### Available data:

----

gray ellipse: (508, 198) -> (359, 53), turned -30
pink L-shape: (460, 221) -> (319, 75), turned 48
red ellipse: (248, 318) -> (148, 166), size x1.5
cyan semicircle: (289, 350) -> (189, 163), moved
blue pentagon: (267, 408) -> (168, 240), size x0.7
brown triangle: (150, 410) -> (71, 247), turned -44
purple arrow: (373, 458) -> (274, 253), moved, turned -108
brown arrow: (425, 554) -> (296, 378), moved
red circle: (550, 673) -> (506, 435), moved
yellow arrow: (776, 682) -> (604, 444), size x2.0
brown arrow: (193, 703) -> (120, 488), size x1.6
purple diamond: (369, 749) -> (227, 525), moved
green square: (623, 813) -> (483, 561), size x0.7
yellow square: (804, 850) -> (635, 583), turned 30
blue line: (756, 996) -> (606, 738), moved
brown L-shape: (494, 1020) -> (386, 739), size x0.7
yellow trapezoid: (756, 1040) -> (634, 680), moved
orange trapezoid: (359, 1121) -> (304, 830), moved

----

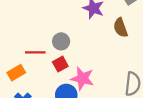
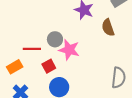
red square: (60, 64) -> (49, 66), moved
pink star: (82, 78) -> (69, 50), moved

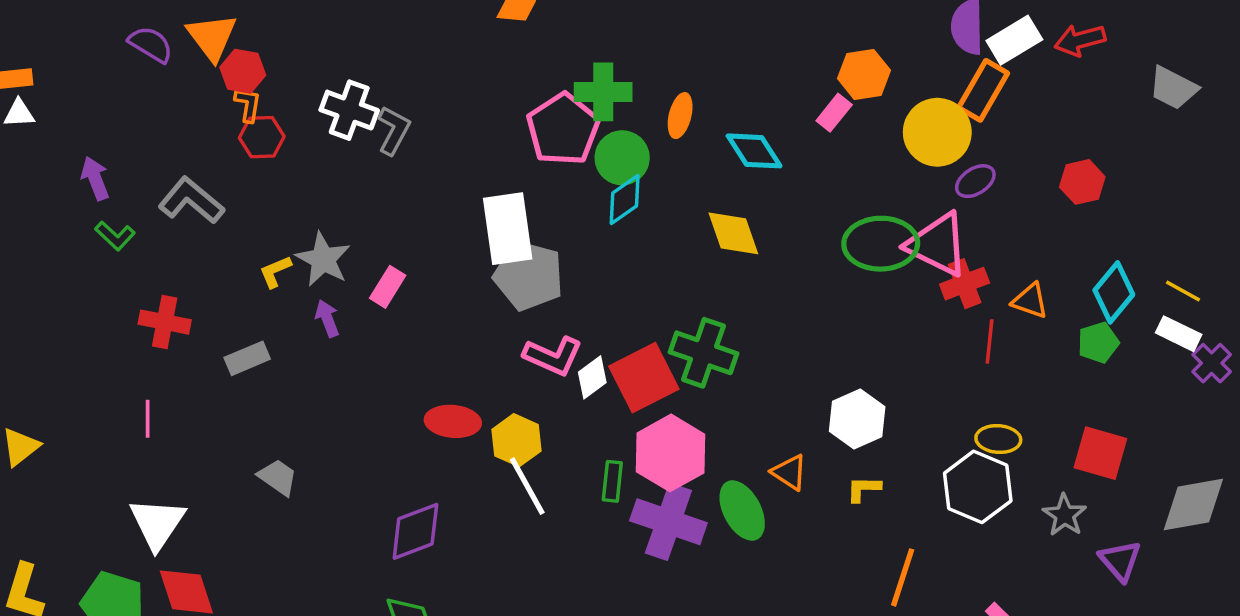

----

### Directions:
Would you output, from the records above, exactly the run of lines that starts at the line containing "gray ellipse: (508, 198)" and ends at the line containing "brown triangle: (150, 410)", and only that run?

### Solution for this exercise:
gray ellipse: (508, 198) -> (359, 53), turned -30
pink L-shape: (460, 221) -> (319, 75), turned 48
red ellipse: (248, 318) -> (148, 166), size x1.5
cyan semicircle: (289, 350) -> (189, 163), moved
blue pentagon: (267, 408) -> (168, 240), size x0.7
brown triangle: (150, 410) -> (71, 247), turned -44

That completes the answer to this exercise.